What you need to do →
Retype every record exactly. Skip the images.

---------- Source material

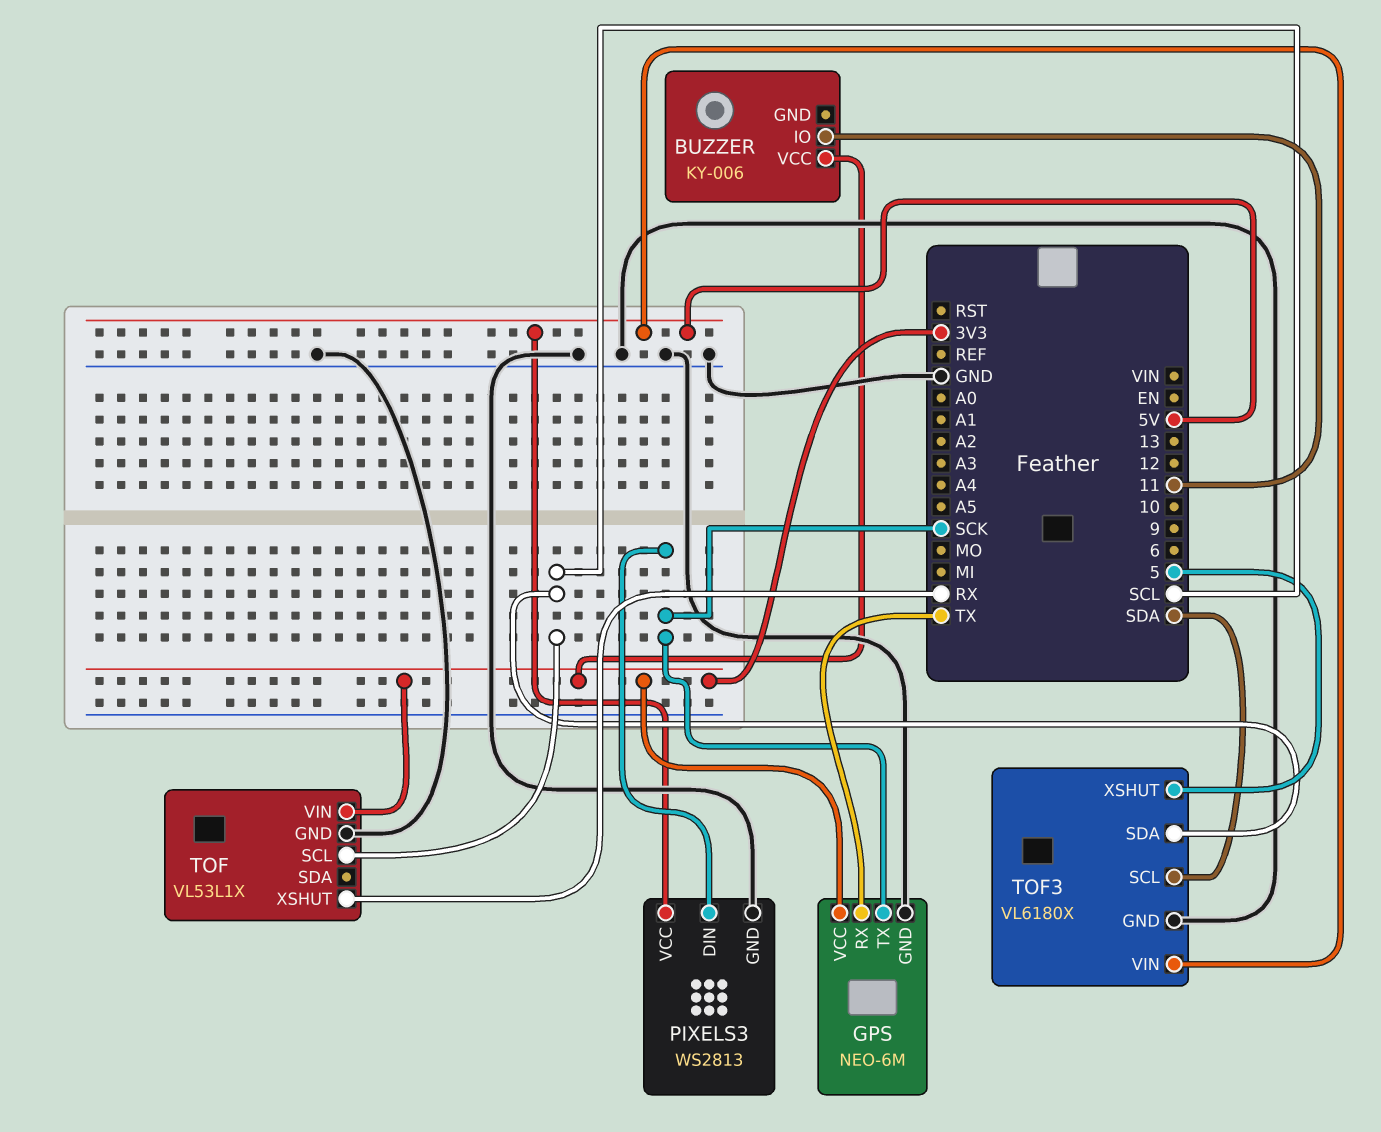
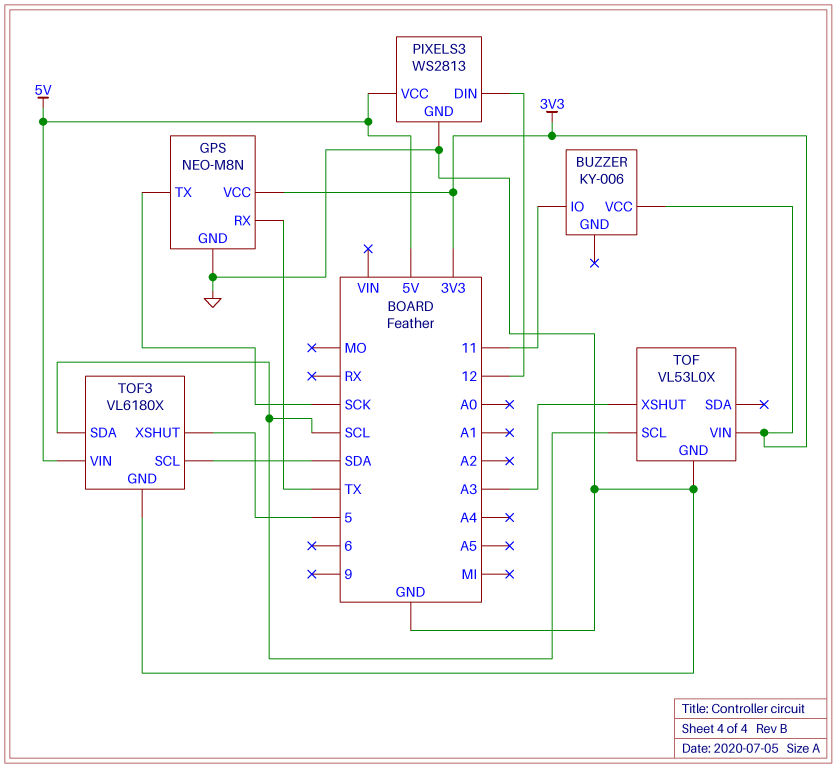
GPS: NEO-6M -> NEO-M8N
PIXELS3 pin DIN: SCK -> 12
TOF: VL53L1X -> VL53L0X
TOF pin XSHUT: RX -> A3

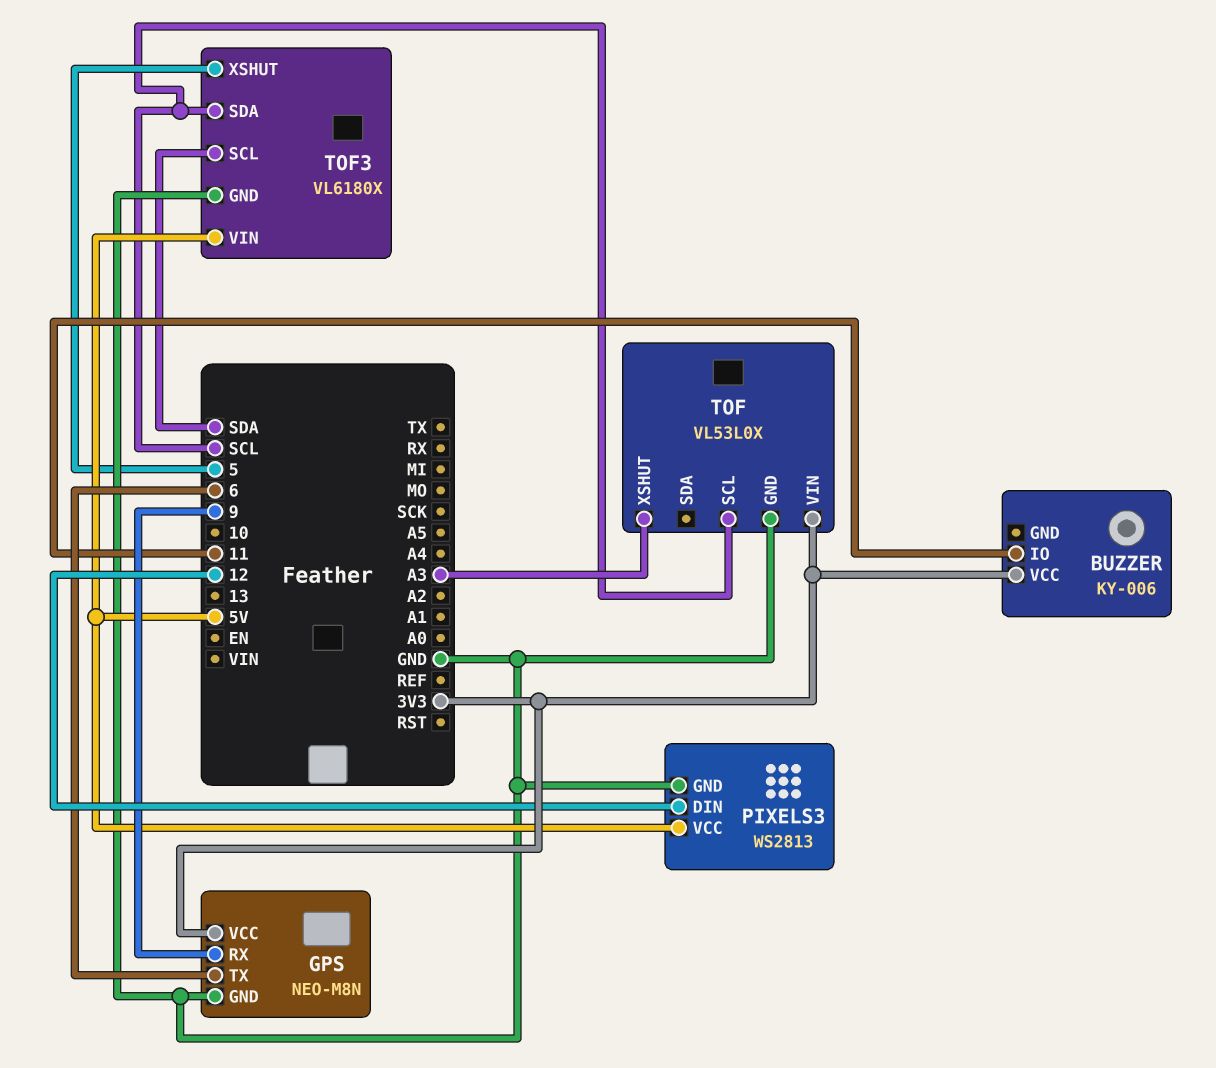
GPS pin RX: TX -> 9
GPS pin TX: SCK -> 6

--------------------

Solution to the exercise →
GPS: NEO-6M -> NEO-M8N
PIXELS3 pin DIN: SCK -> 12
TOF: VL53L1X -> VL53L0X
TOF pin XSHUT: RX -> A3

GPS pin RX: TX -> 9
GPS pin TX: SCK -> 6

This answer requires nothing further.